* **Data listing**:

——

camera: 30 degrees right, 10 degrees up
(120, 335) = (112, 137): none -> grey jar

——

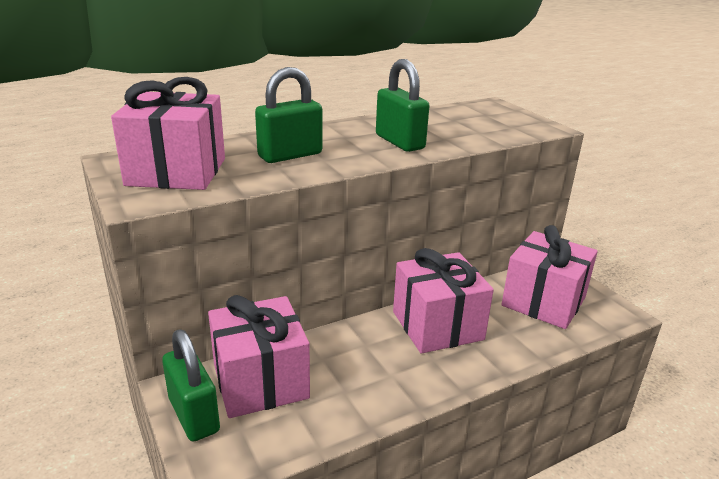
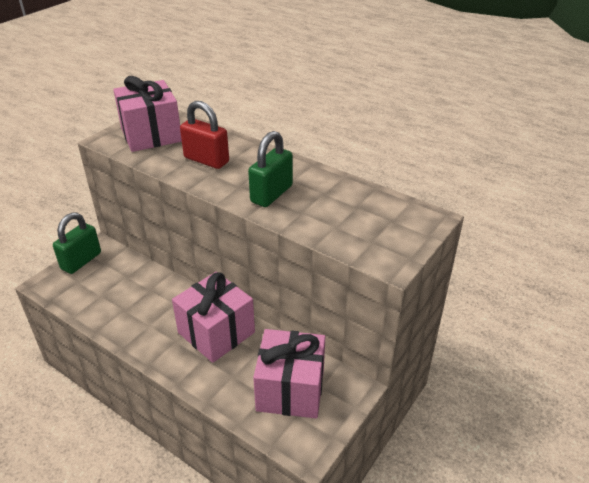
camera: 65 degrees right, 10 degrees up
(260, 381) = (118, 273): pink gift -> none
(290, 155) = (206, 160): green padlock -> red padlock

——

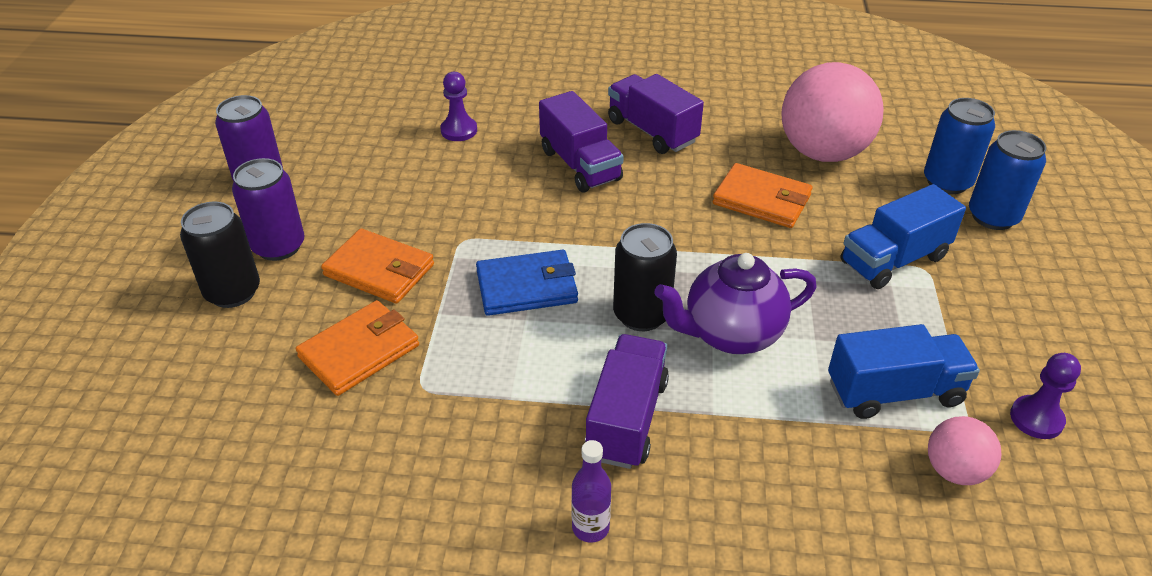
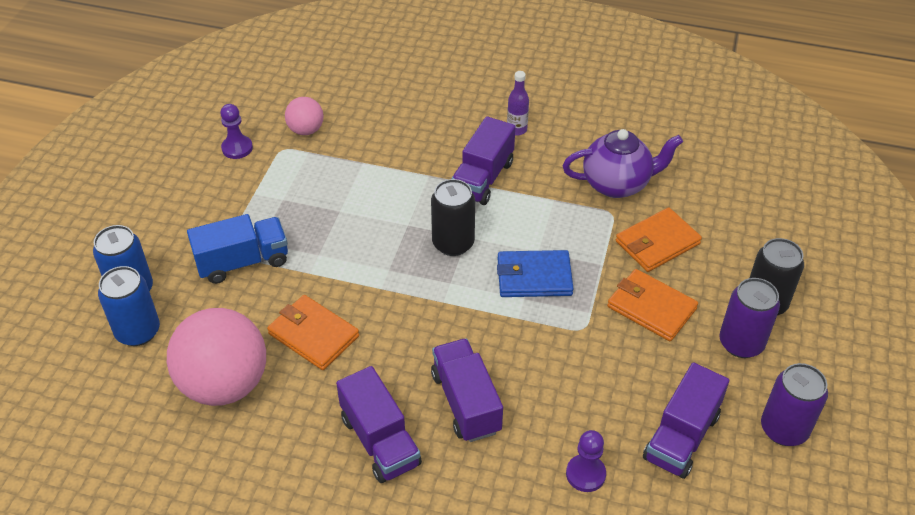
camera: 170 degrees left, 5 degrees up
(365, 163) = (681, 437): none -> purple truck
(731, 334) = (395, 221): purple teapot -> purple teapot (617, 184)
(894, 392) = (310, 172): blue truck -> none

——

* **Exercise aim**: Give back the records above exactly, limited to the lines between the one holding "(365, 163) = (681, 437): none -> purple truck" and the one holding "(894, 392) = (310, 172): blue truck -> none", inclusive.

* **Solution to this problem**:
(365, 163) = (681, 437): none -> purple truck
(731, 334) = (395, 221): purple teapot -> purple teapot (617, 184)
(894, 392) = (310, 172): blue truck -> none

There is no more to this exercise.